Repeat exactly what runs from the line with "added: Gabel (türkis)" through the last line of the material, and keep the pictures out of it.
· · · · ·
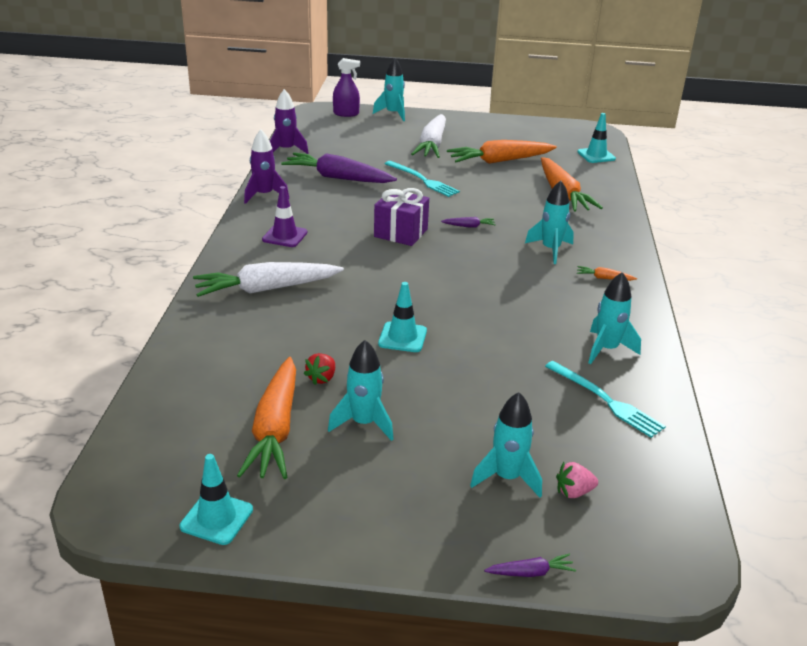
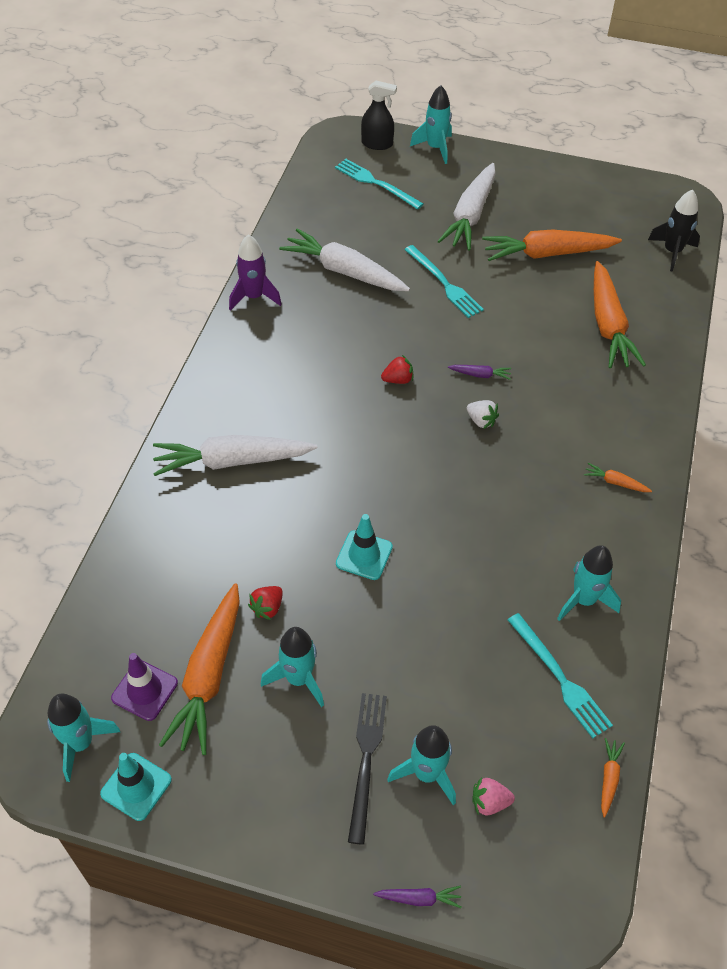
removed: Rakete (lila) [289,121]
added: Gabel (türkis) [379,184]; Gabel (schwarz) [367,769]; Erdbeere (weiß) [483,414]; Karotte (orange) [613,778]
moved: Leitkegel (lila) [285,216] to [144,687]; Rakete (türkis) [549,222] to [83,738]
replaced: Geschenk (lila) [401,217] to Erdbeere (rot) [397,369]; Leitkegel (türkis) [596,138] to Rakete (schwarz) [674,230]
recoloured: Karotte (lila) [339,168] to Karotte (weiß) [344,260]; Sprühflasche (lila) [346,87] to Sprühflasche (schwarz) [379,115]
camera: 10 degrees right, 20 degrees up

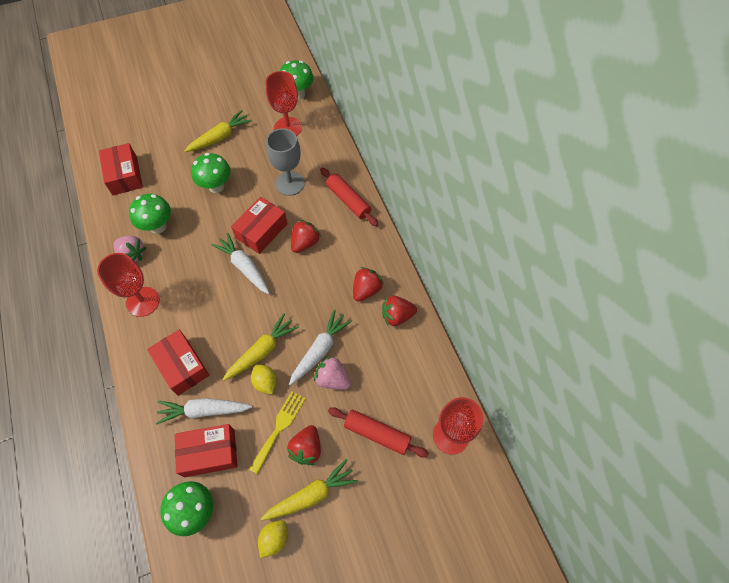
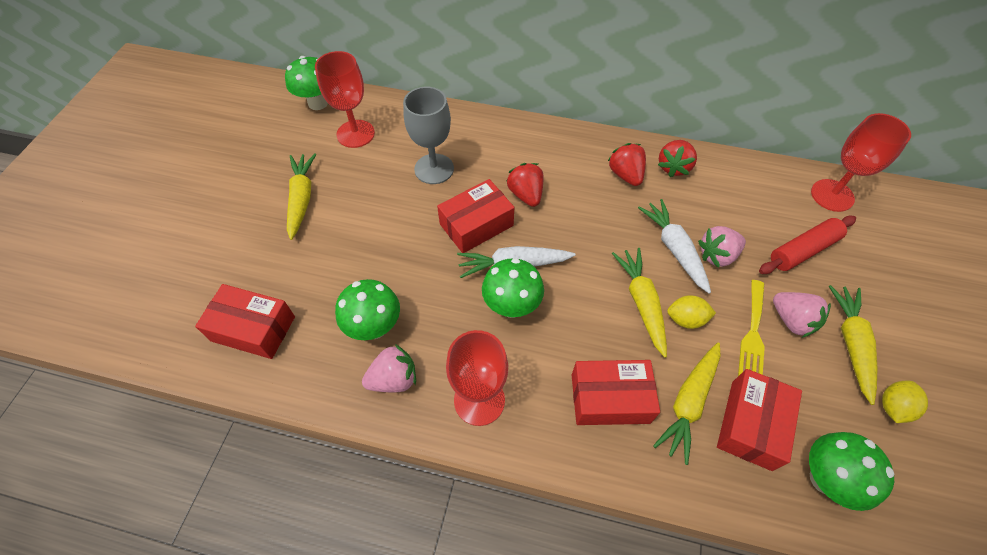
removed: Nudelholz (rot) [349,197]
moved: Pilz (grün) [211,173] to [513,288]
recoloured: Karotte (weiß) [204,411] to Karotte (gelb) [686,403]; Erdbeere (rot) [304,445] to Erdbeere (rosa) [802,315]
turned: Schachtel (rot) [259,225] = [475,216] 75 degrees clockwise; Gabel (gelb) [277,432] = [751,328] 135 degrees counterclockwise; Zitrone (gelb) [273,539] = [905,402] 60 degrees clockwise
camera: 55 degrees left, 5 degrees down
· · · · ·
YOUR RESPONSE
added: Gabel (türkis) [379,184]; Gabel (schwarz) [367,769]; Erdbeere (weiß) [483,414]; Karotte (orange) [613,778]
moved: Leitkegel (lila) [285,216] to [144,687]; Rakete (türkis) [549,222] to [83,738]
replaced: Geschenk (lila) [401,217] to Erdbeere (rot) [397,369]; Leitkegel (türkis) [596,138] to Rakete (schwarz) [674,230]
recoloured: Karotte (lila) [339,168] to Karotte (weiß) [344,260]; Sprühflasche (lila) [346,87] to Sprühflasche (schwarz) [379,115]
camera: 10 degrees right, 20 degrees up

removed: Nudelholz (rot) [349,197]
moved: Pilz (grün) [211,173] to [513,288]
recoloured: Karotte (weiß) [204,411] to Karotte (gelb) [686,403]; Erdbeere (rot) [304,445] to Erdbeere (rosa) [802,315]
turned: Schachtel (rot) [259,225] = [475,216] 75 degrees clockwise; Gabel (gelb) [277,432] = [751,328] 135 degrees counterclockwise; Zitrone (gelb) [273,539] = [905,402] 60 degrees clockwise
camera: 55 degrees left, 5 degrees down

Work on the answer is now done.